▶ _TASK REQUIREMENTS_
Locate each line of the records that contains the string "arco", matching case exactly, and copy those lines out.

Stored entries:

⁂

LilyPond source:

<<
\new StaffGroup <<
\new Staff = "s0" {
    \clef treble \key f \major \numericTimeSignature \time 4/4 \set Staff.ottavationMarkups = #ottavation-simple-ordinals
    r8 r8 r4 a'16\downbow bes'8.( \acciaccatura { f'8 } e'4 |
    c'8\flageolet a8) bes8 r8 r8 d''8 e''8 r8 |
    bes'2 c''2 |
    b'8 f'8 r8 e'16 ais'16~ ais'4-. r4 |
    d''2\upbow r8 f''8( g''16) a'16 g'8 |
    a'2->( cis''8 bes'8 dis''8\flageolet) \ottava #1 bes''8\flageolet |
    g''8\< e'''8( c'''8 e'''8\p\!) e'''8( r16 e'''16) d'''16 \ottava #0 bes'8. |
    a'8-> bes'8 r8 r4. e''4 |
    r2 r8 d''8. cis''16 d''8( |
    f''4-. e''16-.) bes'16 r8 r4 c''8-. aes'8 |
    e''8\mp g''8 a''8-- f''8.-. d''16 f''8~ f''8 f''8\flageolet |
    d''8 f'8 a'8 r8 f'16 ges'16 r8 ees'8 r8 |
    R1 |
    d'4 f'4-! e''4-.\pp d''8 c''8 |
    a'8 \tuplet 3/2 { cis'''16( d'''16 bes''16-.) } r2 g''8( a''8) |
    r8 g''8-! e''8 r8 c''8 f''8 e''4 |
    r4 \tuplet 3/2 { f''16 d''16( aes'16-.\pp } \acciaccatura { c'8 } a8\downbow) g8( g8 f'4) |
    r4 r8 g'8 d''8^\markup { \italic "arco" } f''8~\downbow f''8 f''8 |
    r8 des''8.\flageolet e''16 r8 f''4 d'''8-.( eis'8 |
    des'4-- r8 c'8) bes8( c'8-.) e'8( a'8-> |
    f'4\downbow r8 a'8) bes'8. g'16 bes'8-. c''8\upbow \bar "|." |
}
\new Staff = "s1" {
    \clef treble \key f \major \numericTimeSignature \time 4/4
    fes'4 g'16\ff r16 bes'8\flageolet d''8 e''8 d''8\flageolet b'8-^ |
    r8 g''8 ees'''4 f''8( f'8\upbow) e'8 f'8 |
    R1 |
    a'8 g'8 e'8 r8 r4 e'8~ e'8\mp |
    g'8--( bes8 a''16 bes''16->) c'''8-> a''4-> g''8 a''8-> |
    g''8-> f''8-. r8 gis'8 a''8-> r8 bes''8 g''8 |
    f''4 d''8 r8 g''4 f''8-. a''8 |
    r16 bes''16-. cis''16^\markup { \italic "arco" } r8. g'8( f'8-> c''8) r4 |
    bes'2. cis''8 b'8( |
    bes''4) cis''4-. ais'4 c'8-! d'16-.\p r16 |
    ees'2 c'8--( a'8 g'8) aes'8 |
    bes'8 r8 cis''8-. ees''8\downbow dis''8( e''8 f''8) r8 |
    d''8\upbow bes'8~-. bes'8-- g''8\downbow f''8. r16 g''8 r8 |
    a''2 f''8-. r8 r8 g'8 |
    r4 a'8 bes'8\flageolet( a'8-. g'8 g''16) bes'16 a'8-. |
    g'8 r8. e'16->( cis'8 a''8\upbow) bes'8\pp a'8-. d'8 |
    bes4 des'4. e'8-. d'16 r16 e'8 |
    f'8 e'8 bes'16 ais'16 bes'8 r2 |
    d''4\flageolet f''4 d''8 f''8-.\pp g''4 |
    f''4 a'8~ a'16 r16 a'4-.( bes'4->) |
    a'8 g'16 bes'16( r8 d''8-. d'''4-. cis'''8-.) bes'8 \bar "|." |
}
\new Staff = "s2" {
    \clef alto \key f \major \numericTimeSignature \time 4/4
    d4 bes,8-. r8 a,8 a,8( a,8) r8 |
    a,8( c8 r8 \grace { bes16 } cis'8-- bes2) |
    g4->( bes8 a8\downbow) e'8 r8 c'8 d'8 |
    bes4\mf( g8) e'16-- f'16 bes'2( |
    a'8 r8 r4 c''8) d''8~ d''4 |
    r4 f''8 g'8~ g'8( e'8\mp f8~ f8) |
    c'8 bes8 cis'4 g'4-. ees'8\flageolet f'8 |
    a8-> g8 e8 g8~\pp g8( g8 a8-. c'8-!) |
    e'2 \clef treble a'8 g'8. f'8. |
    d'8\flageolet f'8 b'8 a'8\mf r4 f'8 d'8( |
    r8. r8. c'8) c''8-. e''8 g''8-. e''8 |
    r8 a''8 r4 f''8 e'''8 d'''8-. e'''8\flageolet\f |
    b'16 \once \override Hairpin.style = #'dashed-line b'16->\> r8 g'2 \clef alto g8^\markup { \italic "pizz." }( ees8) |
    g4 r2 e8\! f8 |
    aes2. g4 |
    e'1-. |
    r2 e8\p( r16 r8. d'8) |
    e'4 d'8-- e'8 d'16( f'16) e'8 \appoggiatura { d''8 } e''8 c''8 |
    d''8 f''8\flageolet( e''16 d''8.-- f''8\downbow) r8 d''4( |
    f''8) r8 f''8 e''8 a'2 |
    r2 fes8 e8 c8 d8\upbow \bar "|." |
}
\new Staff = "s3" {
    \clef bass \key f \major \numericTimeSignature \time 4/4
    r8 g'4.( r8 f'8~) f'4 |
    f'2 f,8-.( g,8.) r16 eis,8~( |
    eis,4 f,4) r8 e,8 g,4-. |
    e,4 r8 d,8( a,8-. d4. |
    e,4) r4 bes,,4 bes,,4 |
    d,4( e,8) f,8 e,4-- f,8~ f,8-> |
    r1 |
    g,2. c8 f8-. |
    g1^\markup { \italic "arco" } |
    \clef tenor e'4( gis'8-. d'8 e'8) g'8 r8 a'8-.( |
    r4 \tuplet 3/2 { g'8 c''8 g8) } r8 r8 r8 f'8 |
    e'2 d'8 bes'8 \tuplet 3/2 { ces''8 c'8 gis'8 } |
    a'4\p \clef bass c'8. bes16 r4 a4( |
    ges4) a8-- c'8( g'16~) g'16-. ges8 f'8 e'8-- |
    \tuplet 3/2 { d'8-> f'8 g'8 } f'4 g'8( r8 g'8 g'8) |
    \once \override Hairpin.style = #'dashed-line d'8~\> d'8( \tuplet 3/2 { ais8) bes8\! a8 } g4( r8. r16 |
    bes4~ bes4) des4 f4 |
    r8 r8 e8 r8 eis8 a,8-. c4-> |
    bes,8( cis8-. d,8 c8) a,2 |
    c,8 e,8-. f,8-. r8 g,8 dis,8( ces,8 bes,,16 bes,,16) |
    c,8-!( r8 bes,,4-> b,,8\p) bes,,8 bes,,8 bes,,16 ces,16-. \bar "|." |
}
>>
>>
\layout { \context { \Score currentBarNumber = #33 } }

⁂

▶ _THE OUTPUT_
    r4 r8 g'8 d''8^\markup { \italic "arco" } f''8~\downbow f''8 f''8 |
    r16 bes''16-. cis''16^\markup { \italic "arco" } r8. g'8( f'8-> c''8) r4 |
    g1^\markup { \italic "arco" } |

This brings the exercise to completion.